REQUIREMENT –
In your copy, leave out the pictures and output only the lines from the one holding "RADIO3 pin CSN: 9 -> 6" through the end of the data below, exactly.
━━━━━ SUPPLIED RECORDS ━━━━━
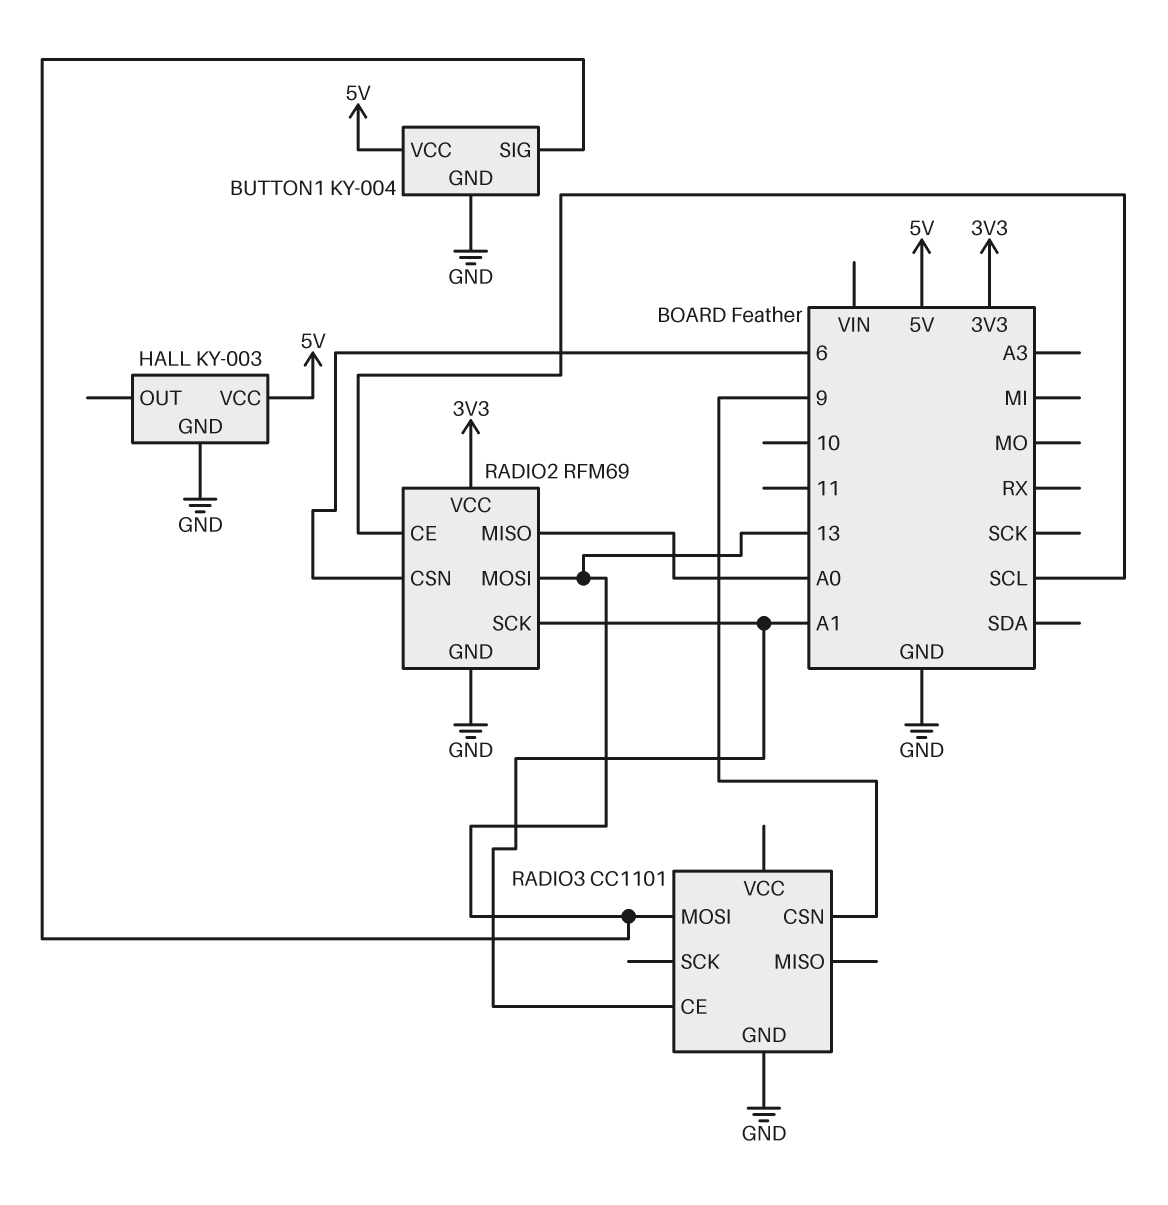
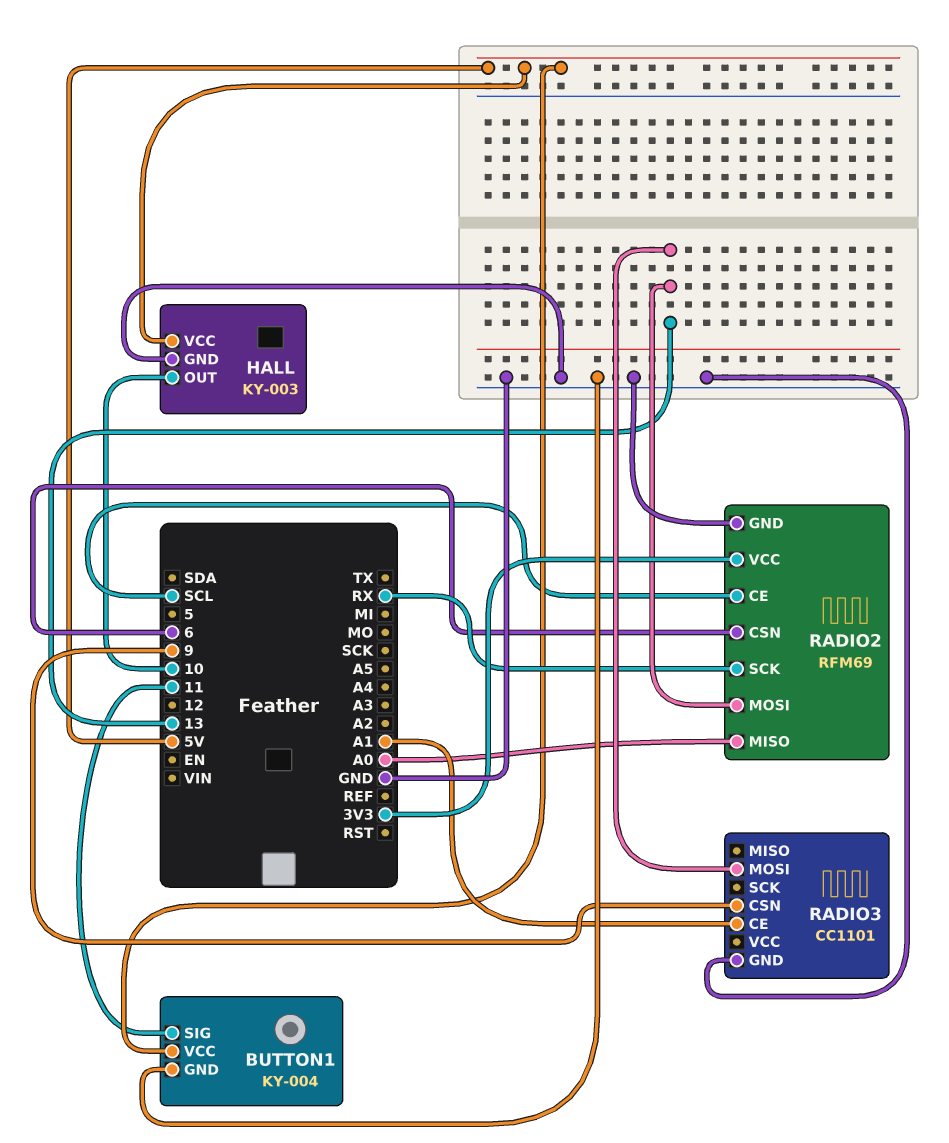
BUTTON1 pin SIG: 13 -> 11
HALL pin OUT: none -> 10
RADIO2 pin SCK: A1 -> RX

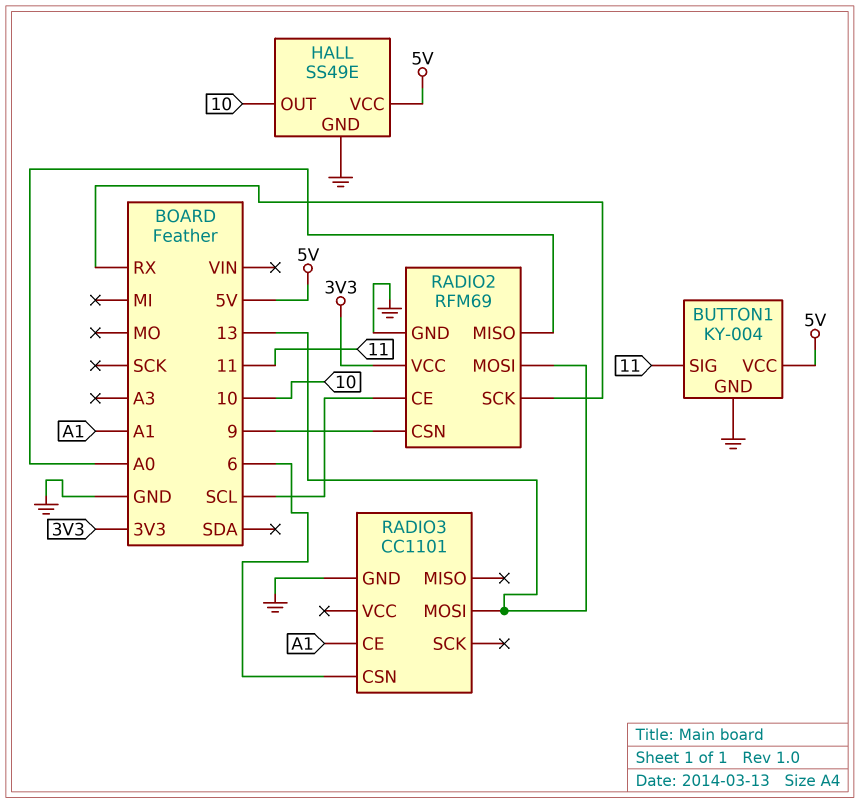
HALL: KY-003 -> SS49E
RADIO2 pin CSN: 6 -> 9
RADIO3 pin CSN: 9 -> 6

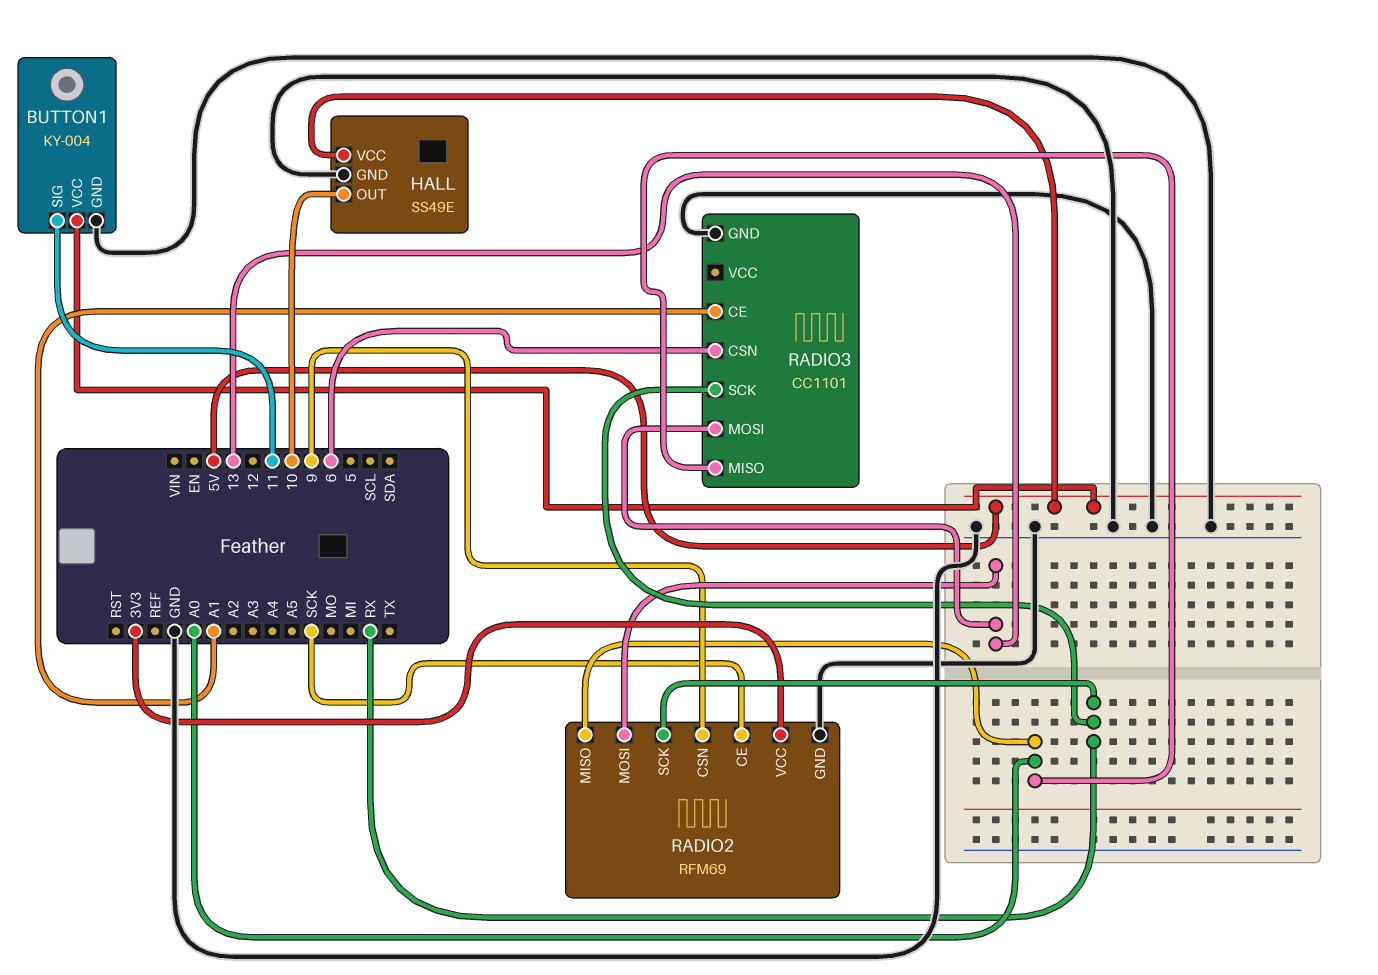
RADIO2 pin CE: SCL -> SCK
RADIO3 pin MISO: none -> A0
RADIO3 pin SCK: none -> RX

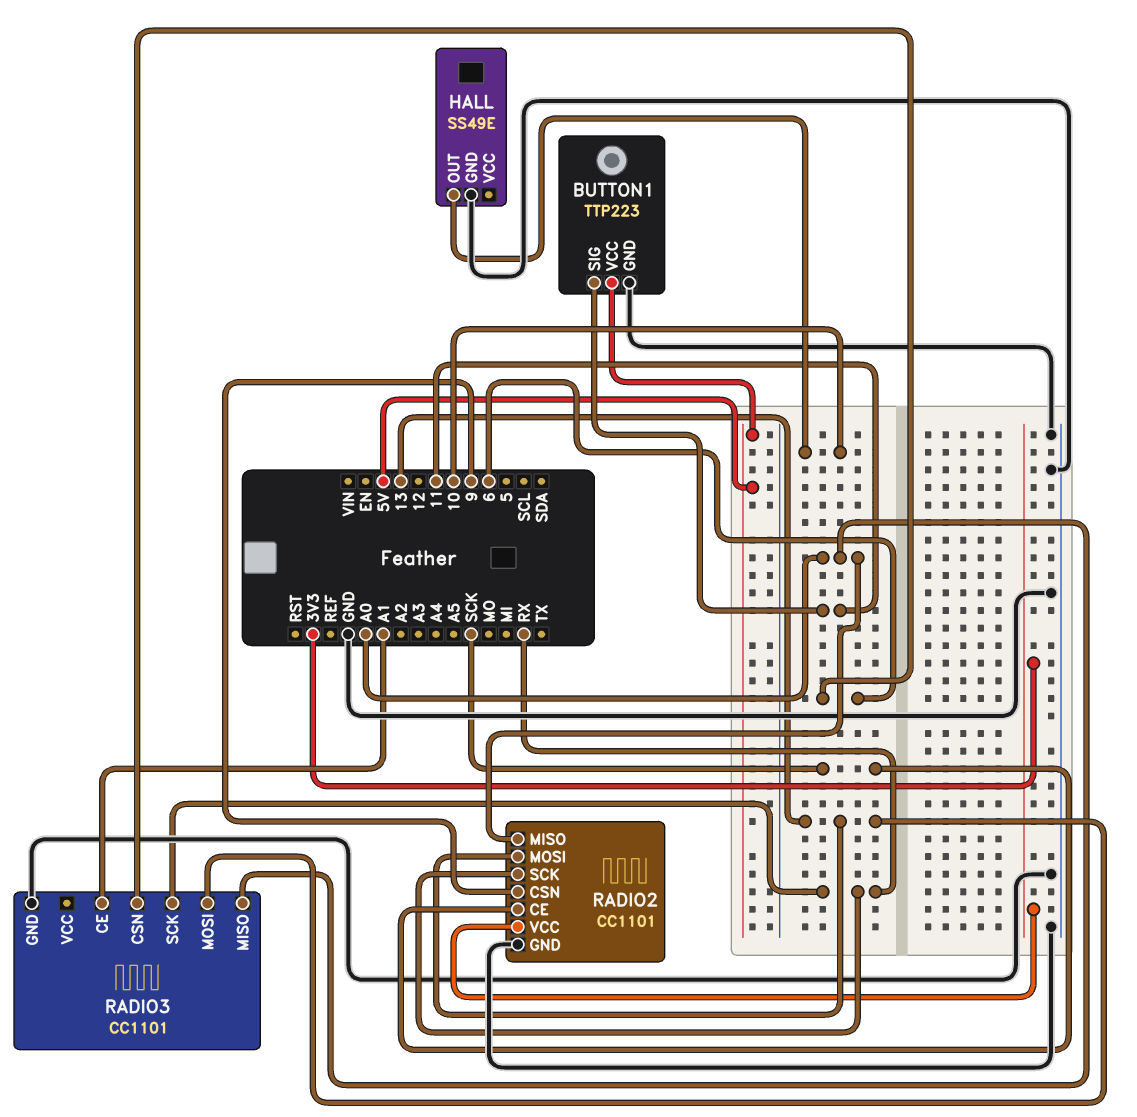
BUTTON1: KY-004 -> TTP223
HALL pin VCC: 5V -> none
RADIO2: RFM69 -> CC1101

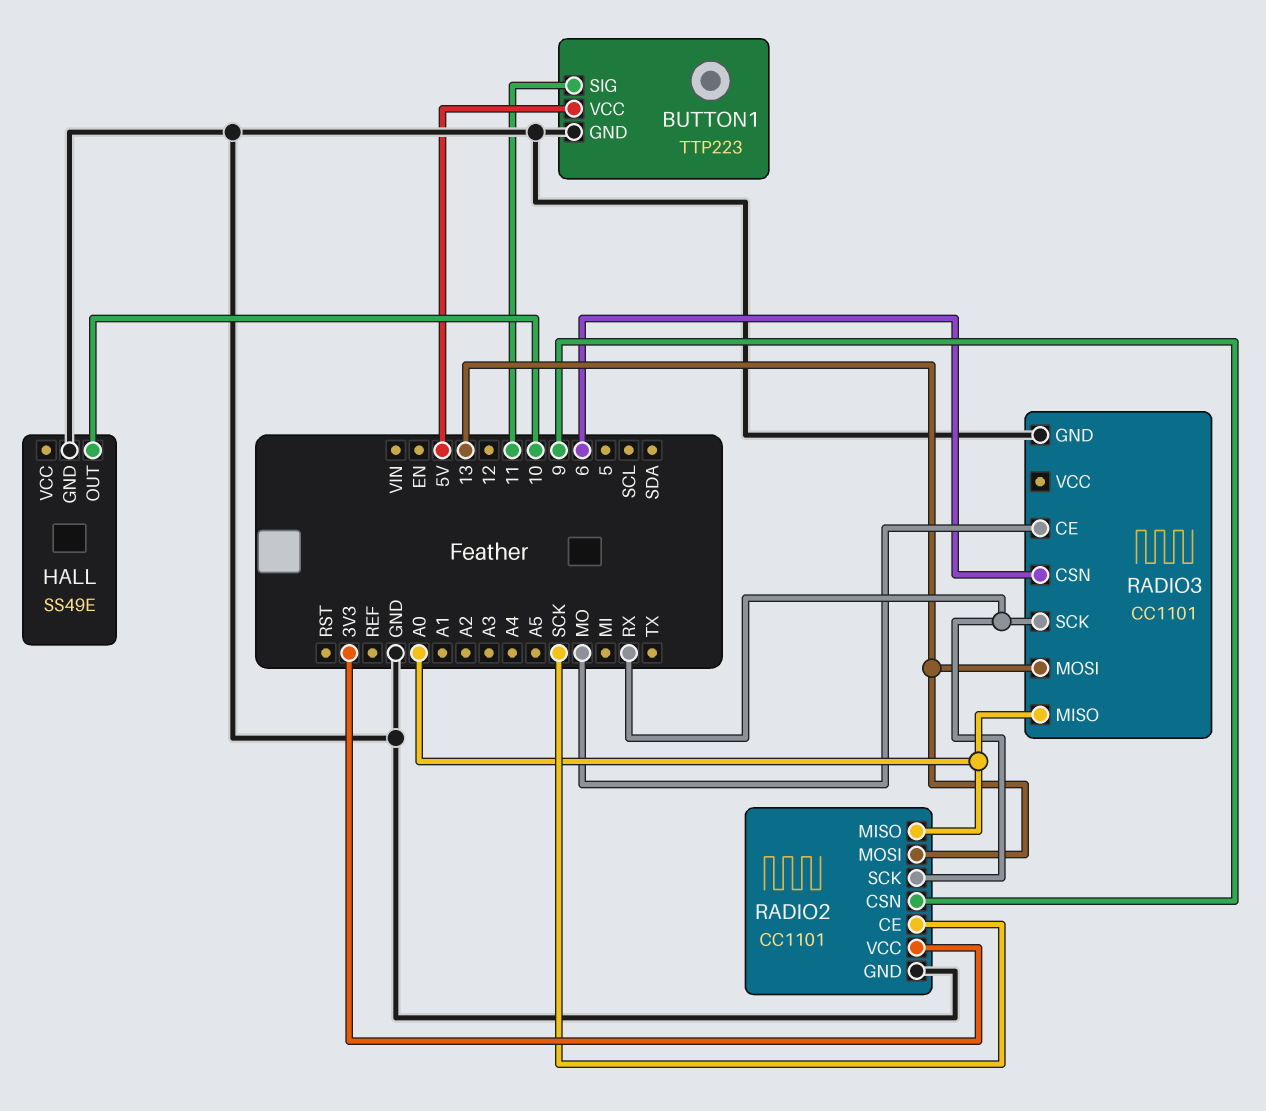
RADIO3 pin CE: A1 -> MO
━━━━━
SOLUTION BELOW –
RADIO3 pin CSN: 9 -> 6

RADIO2 pin CE: SCL -> SCK
RADIO3 pin MISO: none -> A0
RADIO3 pin SCK: none -> RX

BUTTON1: KY-004 -> TTP223
HALL pin VCC: 5V -> none
RADIO2: RFM69 -> CC1101

RADIO3 pin CE: A1 -> MO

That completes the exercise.